> **Exercise aim**: Extract exactly and only the lines from the one containing "pink glasses [731,405,800,481]" through the end of the entries below. Pictures should not appear in the copy.

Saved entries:
##########

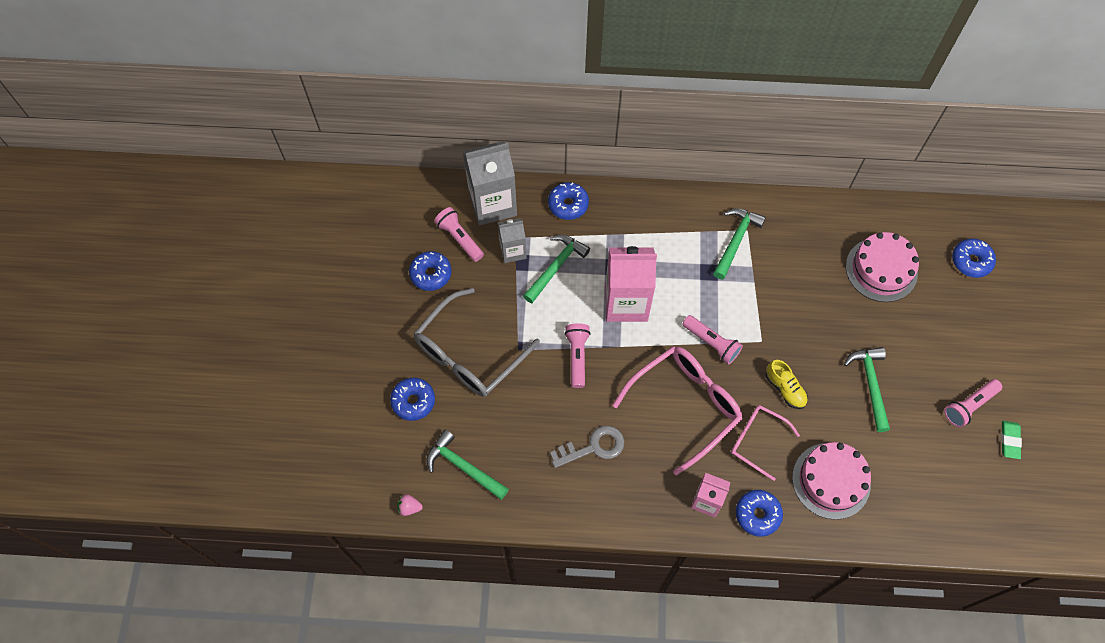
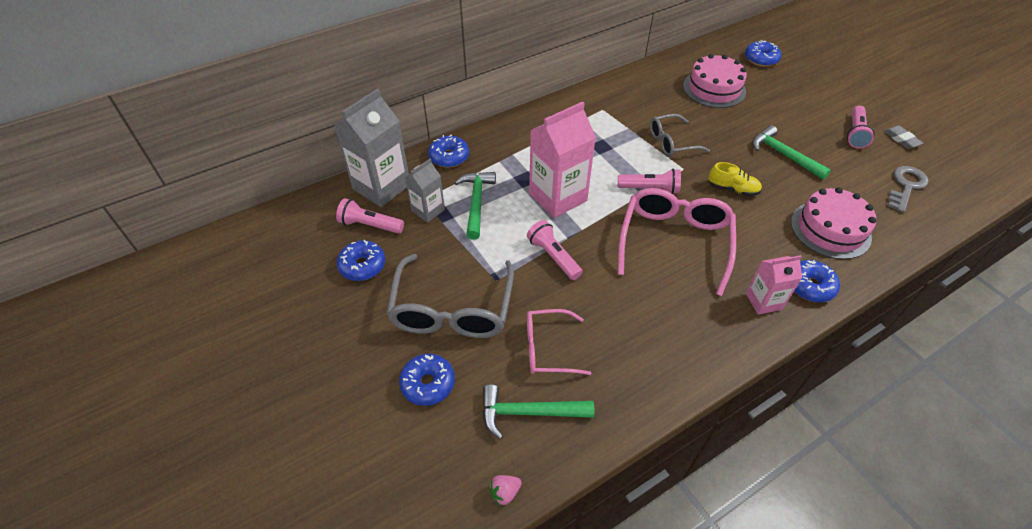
camera: 35 degrees left, 15 degrees down
grey key [550,426,624,468] -> grey key moved to [888,166,929,213]
green hammer [713,208,766,279] -> none
pink glasses [731,405,800,481] -> pink glasses moved to [527,309,592,375]
green eraser [1001,421,1022,459] -> grey eraser [884,126,923,149]
none -> grey glasses [650,114,710,156]

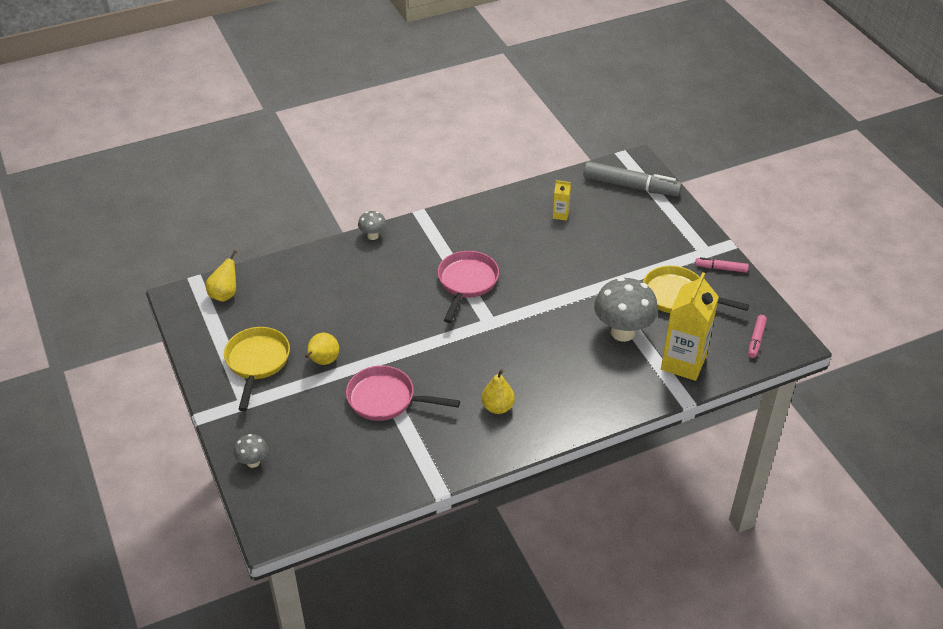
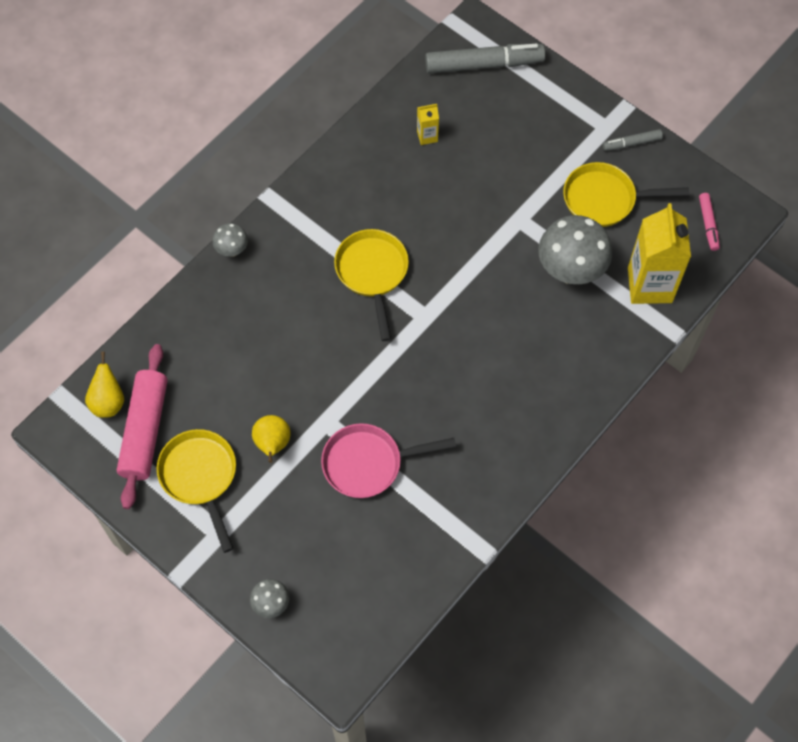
camera: 25 degrees left, 20 degrees up
pink pan [438,251,499,323] -> yellow pan [334,229,409,341]
yellow pear [481,369,515,414] -> none
pink marker [695,257,749,273] -> grey marker [603,129,663,151]
none -> pink rolling pin [117,344,168,509]

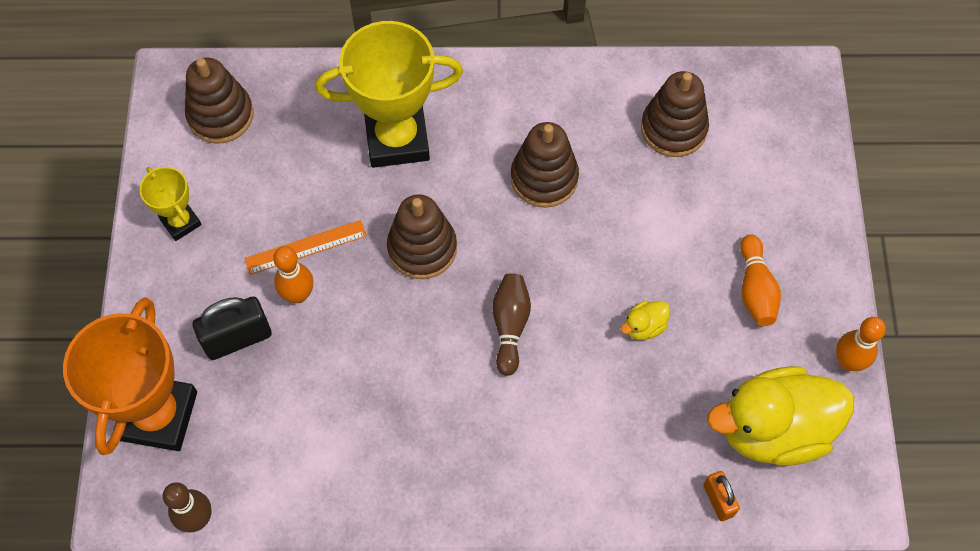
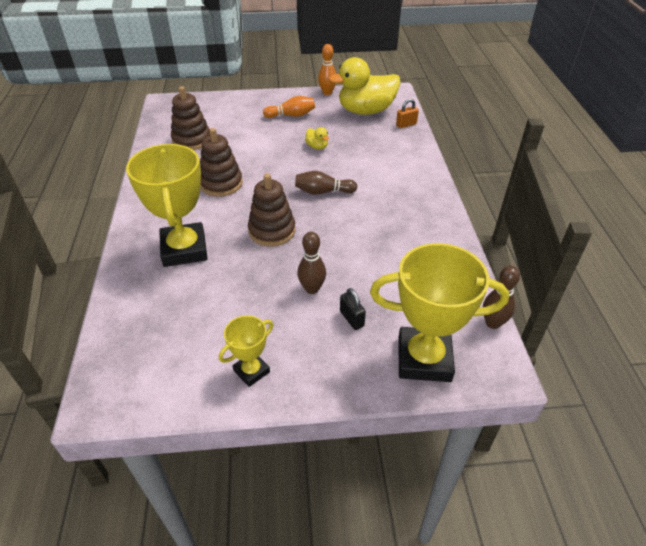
camera: 95 degrees left, 20 degrees down
orange trophy [63,297,197,455] -> yellow trophy [370,243,509,382]
brown stacking toy [185,57,254,144] -> none
black padlock [193,296,272,360] -> black padlock [340,288,366,330], size x0.60
orange ruler [244,220,367,275] -> none
orange bowling pin [273,246,313,303] -> brown bowling pin [297,232,326,294]
yellow duck [707,366,854,466] -> yellow duck turned 90 degrees clockwise [329,57,401,115]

##########

> **The answer**:
pink glasses [731,405,800,481] -> pink glasses moved to [527,309,592,375]
green eraser [1001,421,1022,459] -> grey eraser [884,126,923,149]
none -> grey glasses [650,114,710,156]

camera: 25 degrees left, 20 degrees up
pink pan [438,251,499,323] -> yellow pan [334,229,409,341]
yellow pear [481,369,515,414] -> none
pink marker [695,257,749,273] -> grey marker [603,129,663,151]
none -> pink rolling pin [117,344,168,509]

camera: 95 degrees left, 20 degrees down
orange trophy [63,297,197,455] -> yellow trophy [370,243,509,382]
brown stacking toy [185,57,254,144] -> none
black padlock [193,296,272,360] -> black padlock [340,288,366,330], size x0.60
orange ruler [244,220,367,275] -> none
orange bowling pin [273,246,313,303] -> brown bowling pin [297,232,326,294]
yellow duck [707,366,854,466] -> yellow duck turned 90 degrees clockwise [329,57,401,115]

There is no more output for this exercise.